Stored data entries:
+++
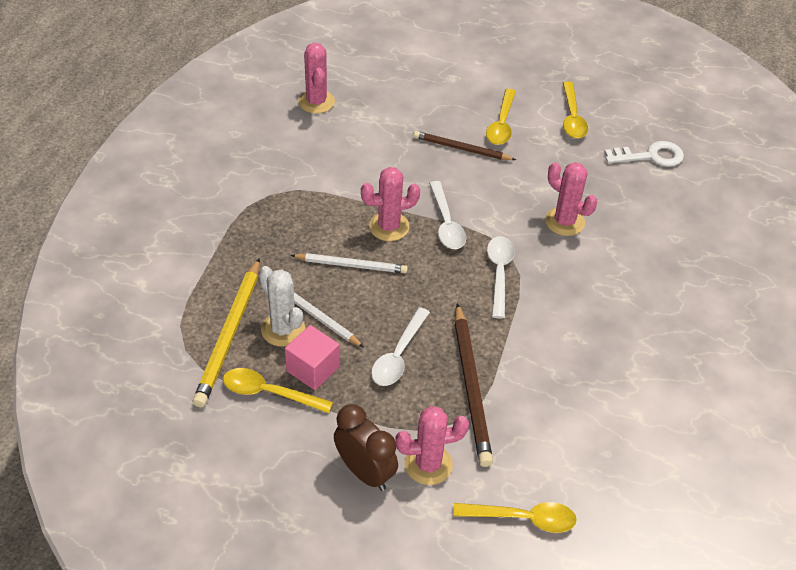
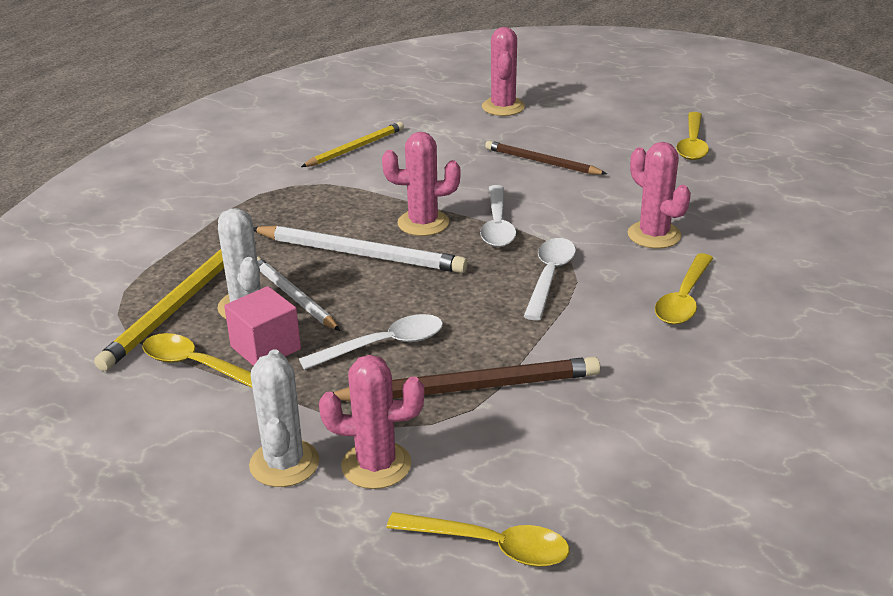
camera: 15 degrees right, 15 degrees down
(307, 145) = (355, 148): none -> yellow pencil
(316, 102) = (383, 114): pink cactus -> pink cactus (503, 107)
(351, 265) = (361, 254): white pencil -> white pencil, size x1.54
(365, 472) = (284, 463): brown clock -> white cactus
(398, 355) = (383, 345): white spoon -> white spoon turned 150 degrees counterclockwise
(471, 387) = (470, 387): brown pencil -> brown pencil turned 105 degrees counterclockwise
(501, 124) = (600, 144): yellow spoon -> yellow spoon (684, 299)
(650, 156) = (787, 184): white key -> none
+++
• Your task:
Return the preceding entries verbatim, with the pictures excluded.

• Output of the exercise:
camera: 15 degrees right, 15 degrees down
(307, 145) = (355, 148): none -> yellow pencil
(316, 102) = (383, 114): pink cactus -> pink cactus (503, 107)
(351, 265) = (361, 254): white pencil -> white pencil, size x1.54
(365, 472) = (284, 463): brown clock -> white cactus
(398, 355) = (383, 345): white spoon -> white spoon turned 150 degrees counterclockwise
(471, 387) = (470, 387): brown pencil -> brown pencil turned 105 degrees counterclockwise
(501, 124) = (600, 144): yellow spoon -> yellow spoon (684, 299)
(650, 156) = (787, 184): white key -> none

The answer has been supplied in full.